> [TASK ITEM]:
Wherever the string "house" turns up in the data, copy the whole line.

EXERCISE DATA Block Start

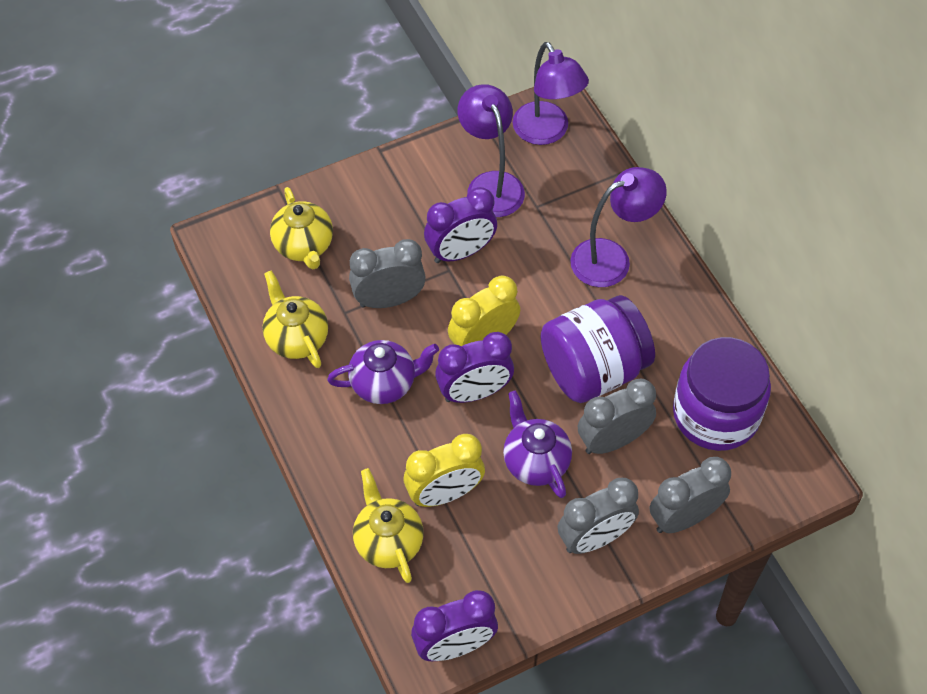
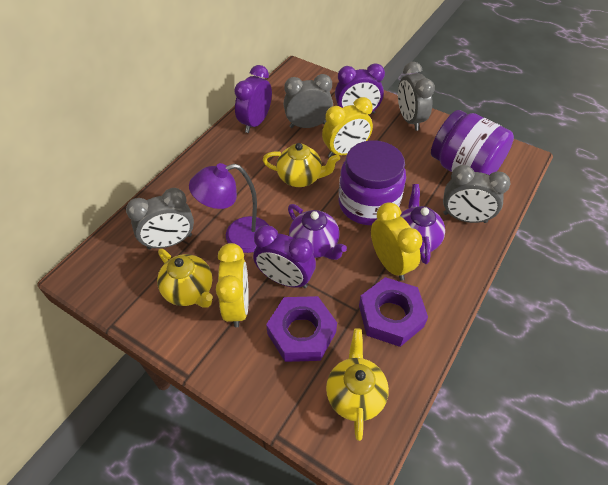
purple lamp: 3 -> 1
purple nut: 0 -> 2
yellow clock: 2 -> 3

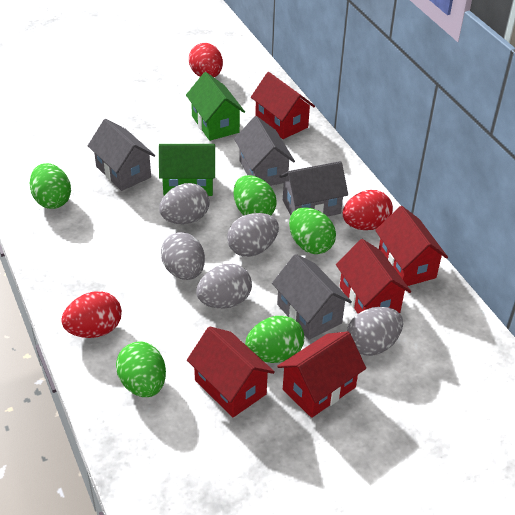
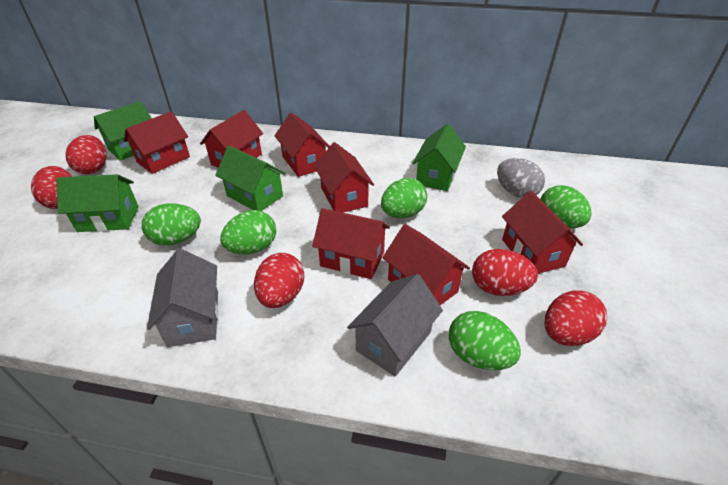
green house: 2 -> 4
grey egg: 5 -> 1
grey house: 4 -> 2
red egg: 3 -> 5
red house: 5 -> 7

EXERCISE DATA Block End

> [WRITTEN RESPONSE]:
green house: 2 -> 4
grey house: 4 -> 2
red house: 5 -> 7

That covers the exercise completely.